EXERCISE DETAILS
Could you count how many lines of the data include "brown" and answer with the number only?

[Object change listings]
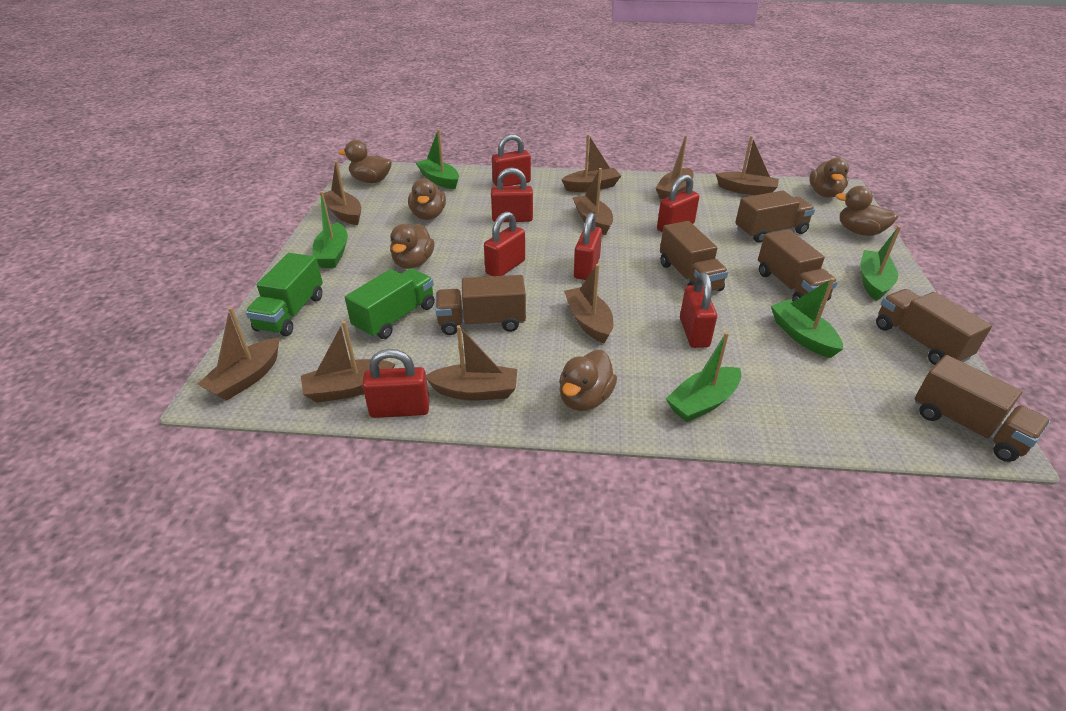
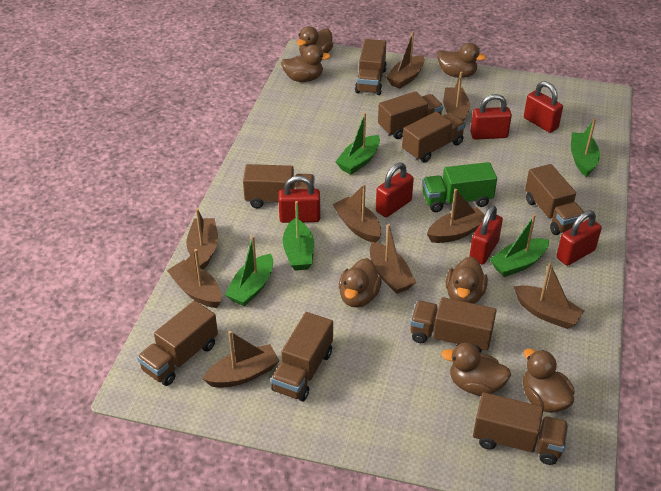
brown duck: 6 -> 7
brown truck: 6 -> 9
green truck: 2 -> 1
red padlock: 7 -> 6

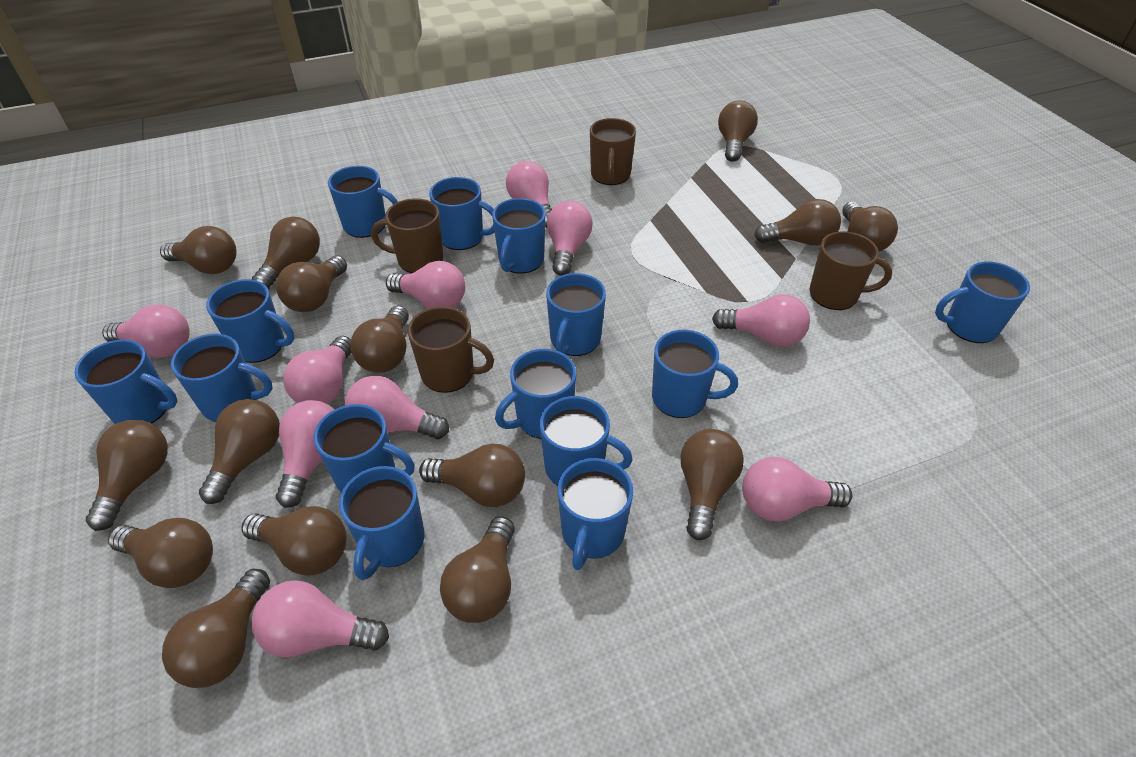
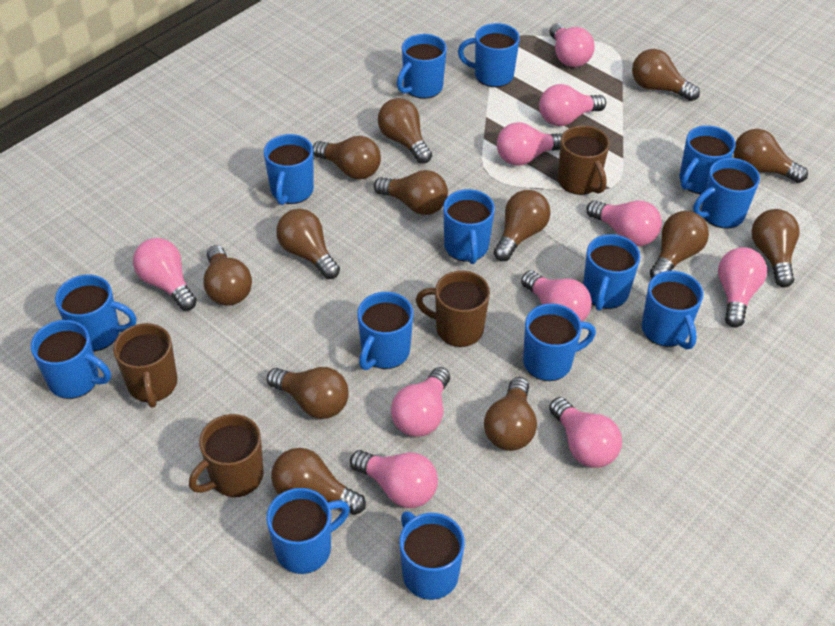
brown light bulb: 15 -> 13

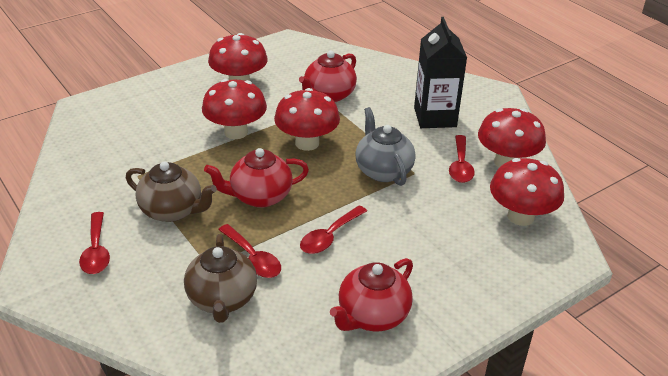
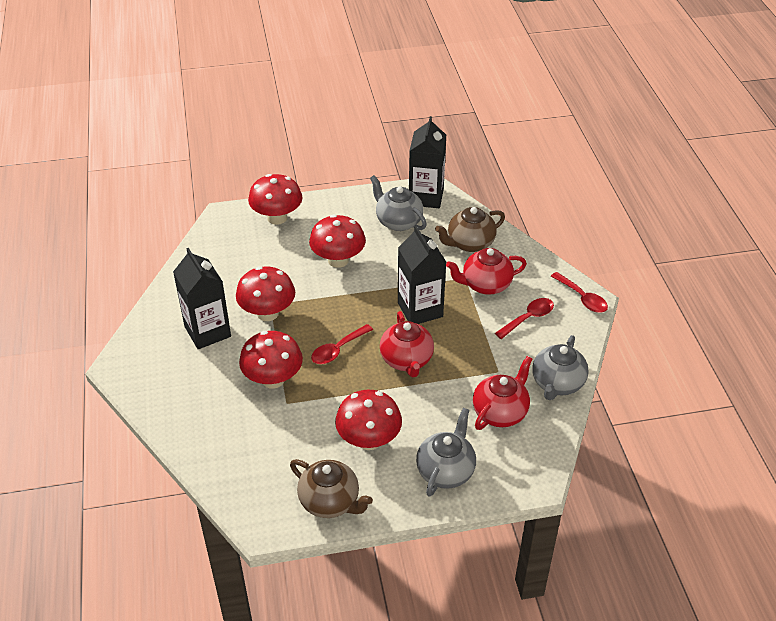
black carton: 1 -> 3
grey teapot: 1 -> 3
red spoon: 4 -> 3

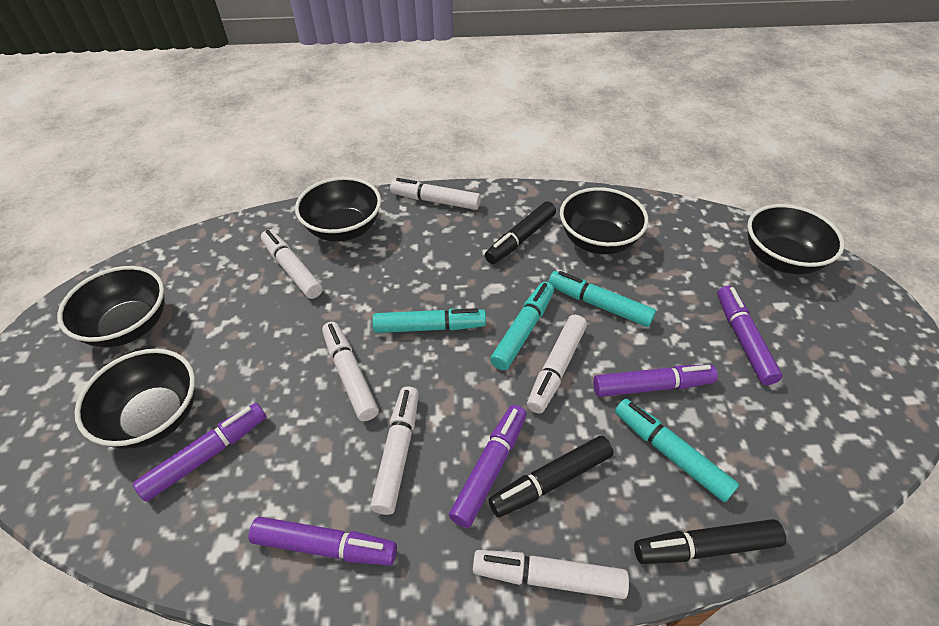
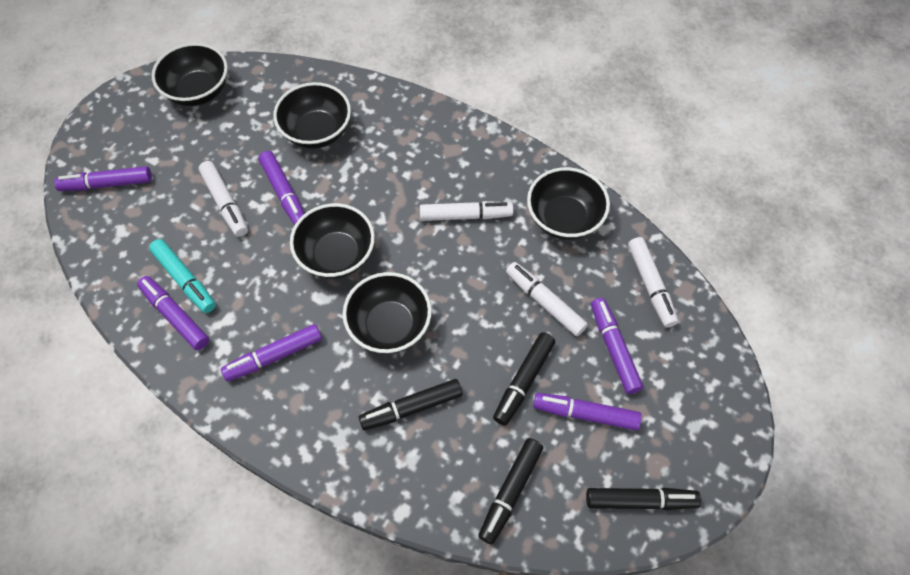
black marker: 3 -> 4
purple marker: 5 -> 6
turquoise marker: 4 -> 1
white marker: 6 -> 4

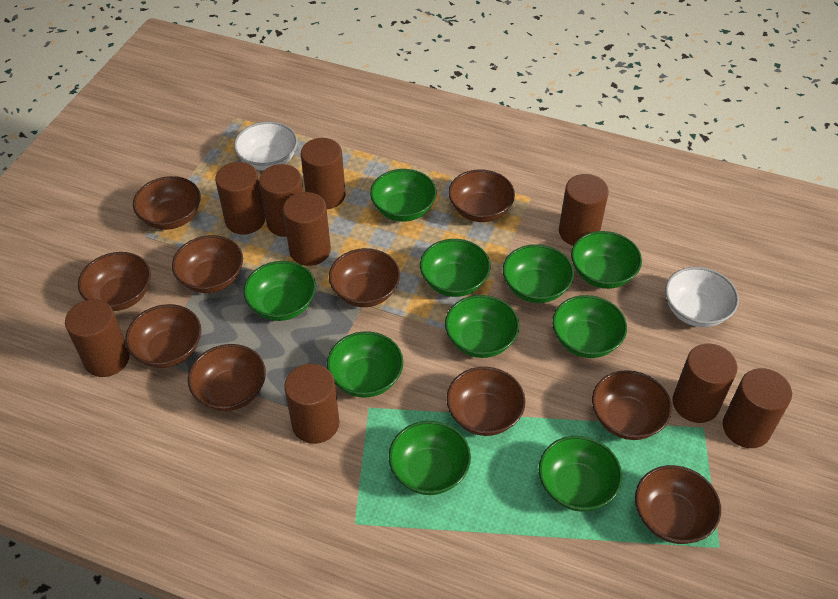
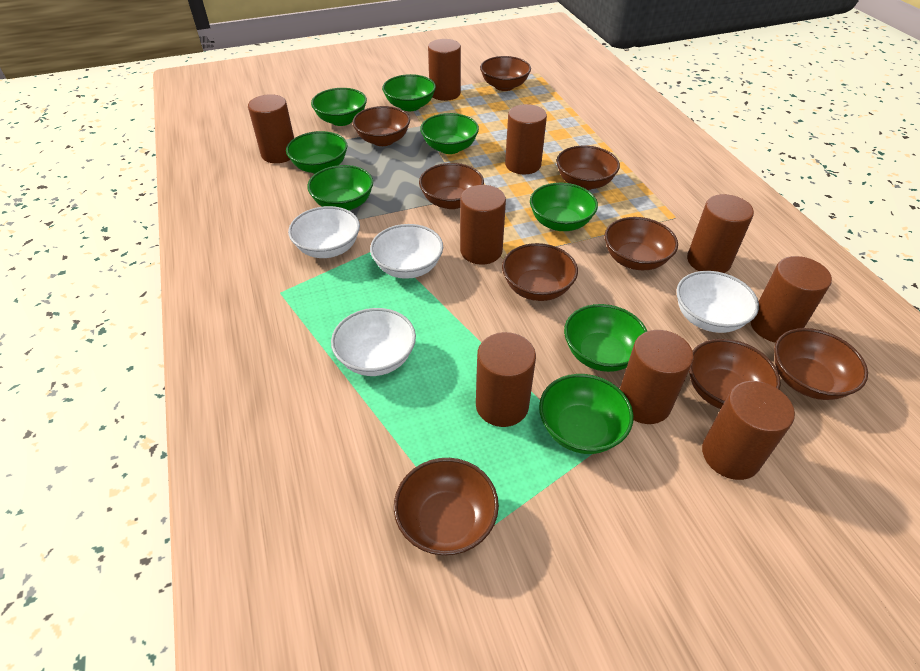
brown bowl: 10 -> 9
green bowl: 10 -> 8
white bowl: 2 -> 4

SOLUTION BELOW
4